Coordinate change listings:
*** Begin section ***

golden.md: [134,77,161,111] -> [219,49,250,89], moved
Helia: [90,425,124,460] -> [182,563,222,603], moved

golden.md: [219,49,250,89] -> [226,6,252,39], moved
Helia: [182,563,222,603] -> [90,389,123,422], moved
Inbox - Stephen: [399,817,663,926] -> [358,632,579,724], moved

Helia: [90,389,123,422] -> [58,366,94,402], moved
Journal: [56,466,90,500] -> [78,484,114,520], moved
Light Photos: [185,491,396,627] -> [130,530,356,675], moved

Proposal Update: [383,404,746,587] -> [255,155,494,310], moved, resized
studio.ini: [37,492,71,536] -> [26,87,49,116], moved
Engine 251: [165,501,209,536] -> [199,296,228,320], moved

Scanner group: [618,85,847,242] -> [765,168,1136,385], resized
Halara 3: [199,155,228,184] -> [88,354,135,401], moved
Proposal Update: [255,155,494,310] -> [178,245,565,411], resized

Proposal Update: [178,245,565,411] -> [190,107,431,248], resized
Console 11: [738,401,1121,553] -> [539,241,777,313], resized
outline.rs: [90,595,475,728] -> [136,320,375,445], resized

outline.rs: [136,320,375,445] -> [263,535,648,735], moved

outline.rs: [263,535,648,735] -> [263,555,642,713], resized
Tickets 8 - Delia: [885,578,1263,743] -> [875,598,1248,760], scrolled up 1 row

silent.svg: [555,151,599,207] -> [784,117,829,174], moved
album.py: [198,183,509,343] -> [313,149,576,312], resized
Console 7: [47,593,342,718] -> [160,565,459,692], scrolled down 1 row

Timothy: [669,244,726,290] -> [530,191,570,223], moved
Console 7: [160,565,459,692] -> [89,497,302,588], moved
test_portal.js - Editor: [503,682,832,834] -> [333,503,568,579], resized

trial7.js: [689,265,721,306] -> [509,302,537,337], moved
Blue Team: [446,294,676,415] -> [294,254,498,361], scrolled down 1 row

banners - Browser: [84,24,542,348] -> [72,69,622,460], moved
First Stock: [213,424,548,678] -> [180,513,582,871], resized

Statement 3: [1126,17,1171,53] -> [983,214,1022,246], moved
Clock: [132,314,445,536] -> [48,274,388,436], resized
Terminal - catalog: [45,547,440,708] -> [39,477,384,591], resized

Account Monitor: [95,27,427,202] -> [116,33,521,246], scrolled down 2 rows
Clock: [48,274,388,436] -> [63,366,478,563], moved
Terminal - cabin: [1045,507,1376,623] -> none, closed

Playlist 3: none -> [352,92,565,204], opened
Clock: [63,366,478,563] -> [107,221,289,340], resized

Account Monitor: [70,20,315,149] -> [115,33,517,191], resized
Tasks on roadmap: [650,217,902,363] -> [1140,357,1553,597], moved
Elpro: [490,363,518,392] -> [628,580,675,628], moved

*** End section ***

WORK TO COMPLETE:
Print, without alteration, only the lines above between the one holding "outline.rs: [90,595,475,728] ->" and the one holding "trial7.js: [689,265,721,306] ->", inclusive.

ANSWER TO THIS PROBLEM:
outline.rs: [90,595,475,728] -> [136,320,375,445], resized

outline.rs: [136,320,375,445] -> [263,535,648,735], moved

outline.rs: [263,535,648,735] -> [263,555,642,713], resized
Tickets 8 - Delia: [885,578,1263,743] -> [875,598,1248,760], scrolled up 1 row

silent.svg: [555,151,599,207] -> [784,117,829,174], moved
album.py: [198,183,509,343] -> [313,149,576,312], resized
Console 7: [47,593,342,718] -> [160,565,459,692], scrolled down 1 row

Timothy: [669,244,726,290] -> [530,191,570,223], moved
Console 7: [160,565,459,692] -> [89,497,302,588], moved
test_portal.js - Editor: [503,682,832,834] -> [333,503,568,579], resized

trial7.js: [689,265,721,306] -> [509,302,537,337], moved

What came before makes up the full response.